- PROBLEM TO WORK ON: Count how many lines of the material below have the word "teddy" and give only the number.
(INFORMATION PROVIDED)
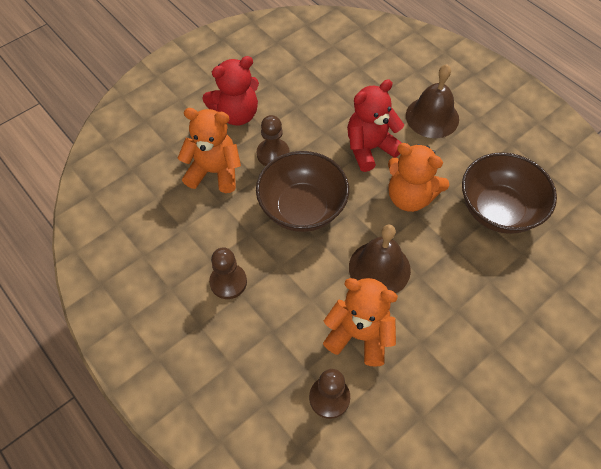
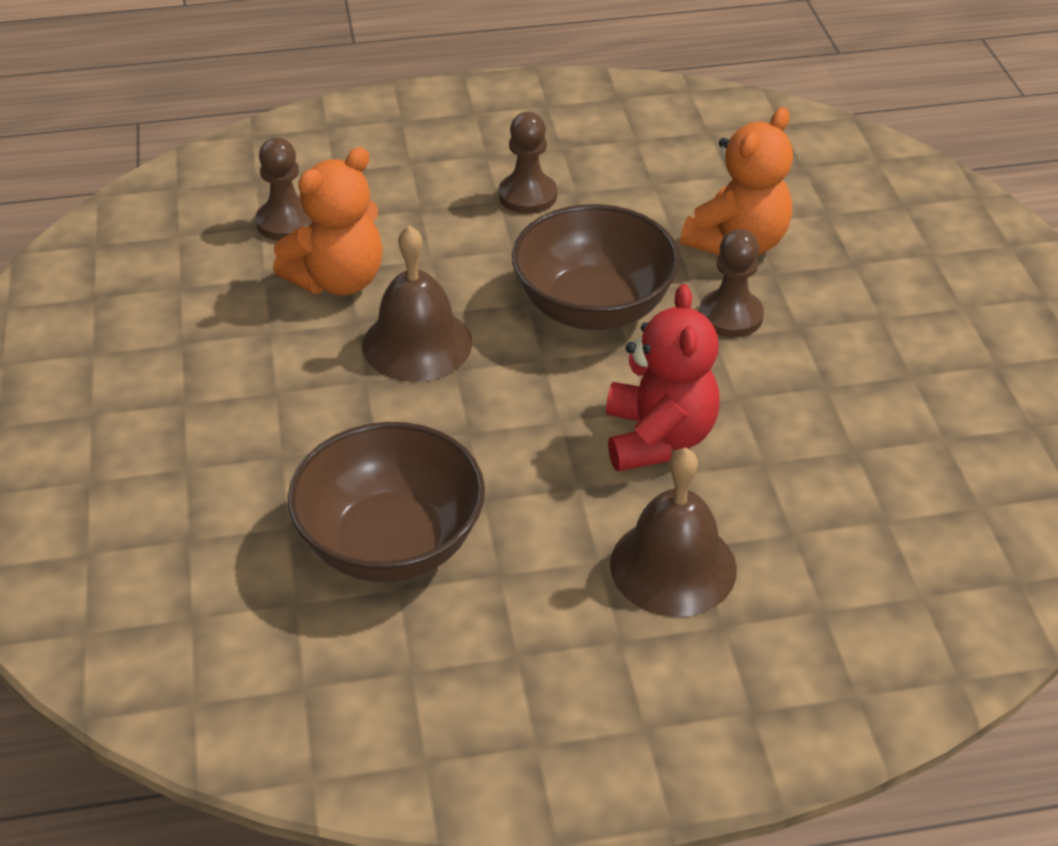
camera: 120 degrees right, 15 degrees down
(236, 114) = (853, 305): red teddy bear -> none
(410, 197) = (514, 440): orange teddy bear -> none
(End INFORMATION PROVIDED)
- TASK OUTPUT: 2